WORK REQUIRED:
Which lines below contain the string "instrumentName", with uppercase and lowercase letters treated as different? Return each such line in full.
===== GIVEN RECORDS =====
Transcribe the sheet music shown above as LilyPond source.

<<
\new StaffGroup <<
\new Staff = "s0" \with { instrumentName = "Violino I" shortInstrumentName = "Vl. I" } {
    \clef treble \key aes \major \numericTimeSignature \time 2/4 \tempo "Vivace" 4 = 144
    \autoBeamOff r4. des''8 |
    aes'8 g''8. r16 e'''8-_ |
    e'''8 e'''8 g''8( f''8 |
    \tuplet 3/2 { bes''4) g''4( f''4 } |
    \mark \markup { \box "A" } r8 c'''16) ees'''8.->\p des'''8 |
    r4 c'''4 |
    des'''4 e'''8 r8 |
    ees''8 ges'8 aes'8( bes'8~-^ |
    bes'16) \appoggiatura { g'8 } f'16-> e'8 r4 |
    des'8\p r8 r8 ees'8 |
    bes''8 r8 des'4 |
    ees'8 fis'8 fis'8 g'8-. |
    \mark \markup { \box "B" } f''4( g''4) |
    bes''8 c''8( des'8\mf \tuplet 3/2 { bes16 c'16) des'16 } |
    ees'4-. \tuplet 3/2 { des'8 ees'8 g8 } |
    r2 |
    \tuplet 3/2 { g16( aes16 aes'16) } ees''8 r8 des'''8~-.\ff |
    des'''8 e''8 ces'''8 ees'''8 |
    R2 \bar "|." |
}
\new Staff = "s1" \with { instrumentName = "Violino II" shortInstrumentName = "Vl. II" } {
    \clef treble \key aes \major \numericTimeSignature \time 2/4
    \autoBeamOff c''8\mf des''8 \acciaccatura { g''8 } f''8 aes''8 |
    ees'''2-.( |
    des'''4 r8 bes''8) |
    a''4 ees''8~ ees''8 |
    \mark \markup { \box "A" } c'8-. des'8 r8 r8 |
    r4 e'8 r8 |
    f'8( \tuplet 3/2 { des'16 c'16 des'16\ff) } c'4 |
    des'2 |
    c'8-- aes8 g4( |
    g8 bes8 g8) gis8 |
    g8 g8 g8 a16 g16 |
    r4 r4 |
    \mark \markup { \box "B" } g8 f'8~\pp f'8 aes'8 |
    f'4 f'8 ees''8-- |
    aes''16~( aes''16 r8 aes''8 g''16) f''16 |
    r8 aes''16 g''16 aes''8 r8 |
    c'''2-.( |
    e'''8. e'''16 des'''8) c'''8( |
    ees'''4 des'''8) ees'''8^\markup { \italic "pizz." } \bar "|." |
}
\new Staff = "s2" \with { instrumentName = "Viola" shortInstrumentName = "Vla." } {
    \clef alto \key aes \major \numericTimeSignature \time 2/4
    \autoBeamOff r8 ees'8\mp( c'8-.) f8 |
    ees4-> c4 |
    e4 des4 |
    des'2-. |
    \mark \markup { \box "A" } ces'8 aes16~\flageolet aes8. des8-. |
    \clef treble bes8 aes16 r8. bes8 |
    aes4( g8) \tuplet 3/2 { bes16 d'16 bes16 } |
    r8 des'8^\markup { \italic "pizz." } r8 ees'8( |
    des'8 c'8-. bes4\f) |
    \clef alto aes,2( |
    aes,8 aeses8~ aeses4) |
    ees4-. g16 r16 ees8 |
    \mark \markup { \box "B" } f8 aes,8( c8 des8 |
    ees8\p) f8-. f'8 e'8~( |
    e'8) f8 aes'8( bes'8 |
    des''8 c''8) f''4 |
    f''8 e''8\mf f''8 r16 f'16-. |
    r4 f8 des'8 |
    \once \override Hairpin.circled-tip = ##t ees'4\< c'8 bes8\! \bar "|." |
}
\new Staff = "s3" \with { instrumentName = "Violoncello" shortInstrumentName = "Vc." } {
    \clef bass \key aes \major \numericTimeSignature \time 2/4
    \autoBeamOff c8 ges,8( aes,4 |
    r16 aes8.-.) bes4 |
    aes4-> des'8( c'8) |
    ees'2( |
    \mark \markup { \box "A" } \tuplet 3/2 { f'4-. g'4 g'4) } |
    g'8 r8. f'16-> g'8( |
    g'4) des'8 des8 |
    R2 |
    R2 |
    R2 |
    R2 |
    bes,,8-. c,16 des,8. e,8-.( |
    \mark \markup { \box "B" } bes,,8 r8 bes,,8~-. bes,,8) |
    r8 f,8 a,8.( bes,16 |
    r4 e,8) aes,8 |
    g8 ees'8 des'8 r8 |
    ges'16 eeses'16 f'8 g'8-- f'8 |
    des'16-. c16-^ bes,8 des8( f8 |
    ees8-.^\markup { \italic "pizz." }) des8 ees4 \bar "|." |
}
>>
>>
=====
ANSWER TO THIS EXERCISE:
\new Staff = "s0" \with { instrumentName = "Violino I" shortInstrumentName = "Vl. I" } {
\new Staff = "s1" \with { instrumentName = "Violino II" shortInstrumentName = "Vl. II" } {
\new Staff = "s2" \with { instrumentName = "Viola" shortInstrumentName = "Vla." } {
\new Staff = "s3" \with { instrumentName = "Violoncello" shortInstrumentName = "Vc." } {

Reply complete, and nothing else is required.